▸ Information shown:

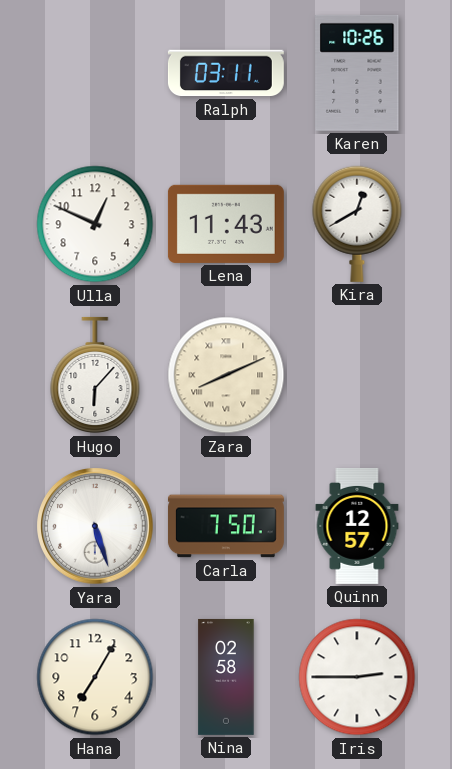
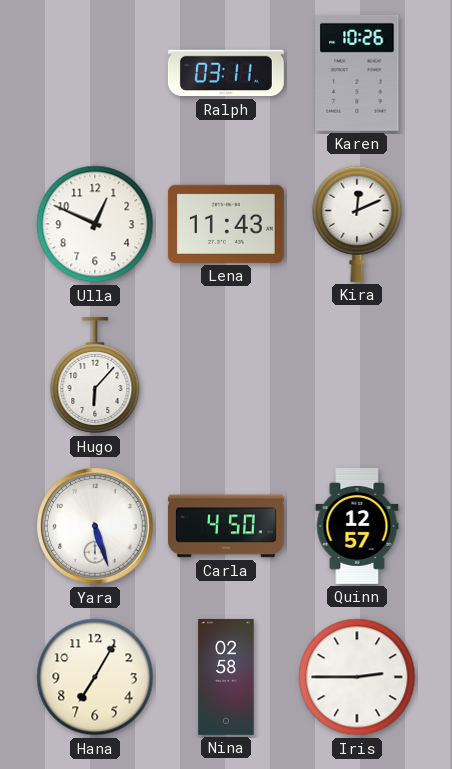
Kira: 12:40 -> 12:11
Zara: 8:11 -> none
Carla: 7:50 -> 4:50
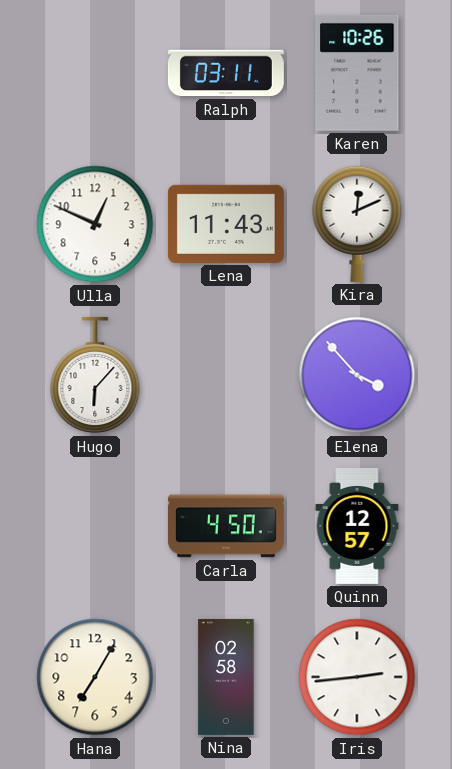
Elena: none -> 3:53
Yara: 5:27 -> none
Iris: 2:45 -> 2:44
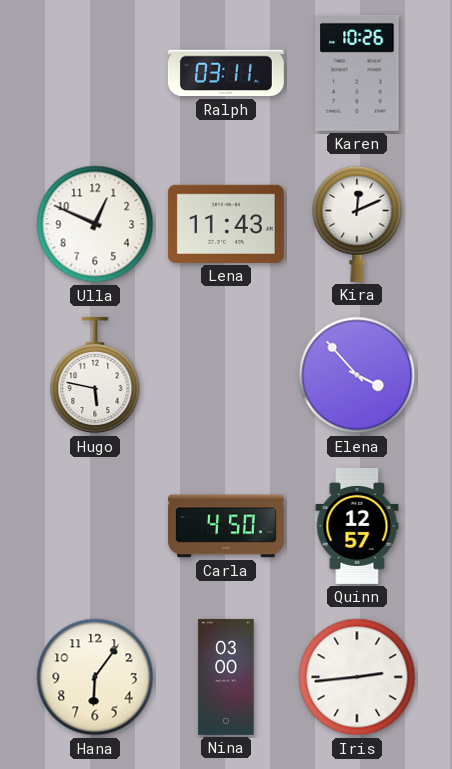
Hugo: 6:07 -> 5:47
Hana: 7:05 -> 6:06
Nina: 02:58 -> 03:00
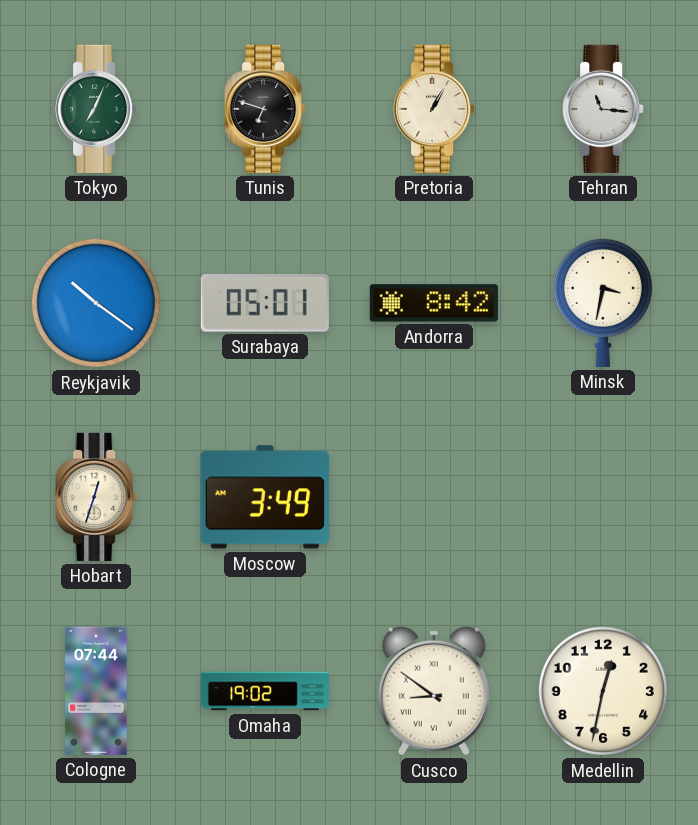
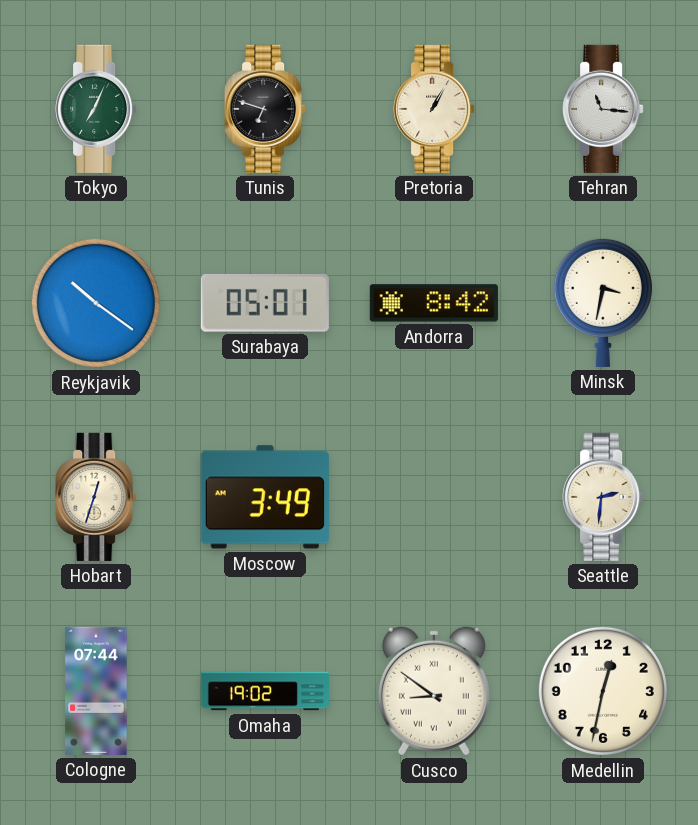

▸ Prompt: Retype the rows above line for line, leaving out the pictures.

▸ Output of the exercise:
Kira: 12:40 -> 12:11
Zara: 8:11 -> none
Carla: 7:50 -> 4:50
Elena: none -> 3:53
Yara: 5:27 -> none
Iris: 2:45 -> 2:44
Hugo: 6:07 -> 5:47
Hana: 7:05 -> 6:06
Nina: 02:58 -> 03:00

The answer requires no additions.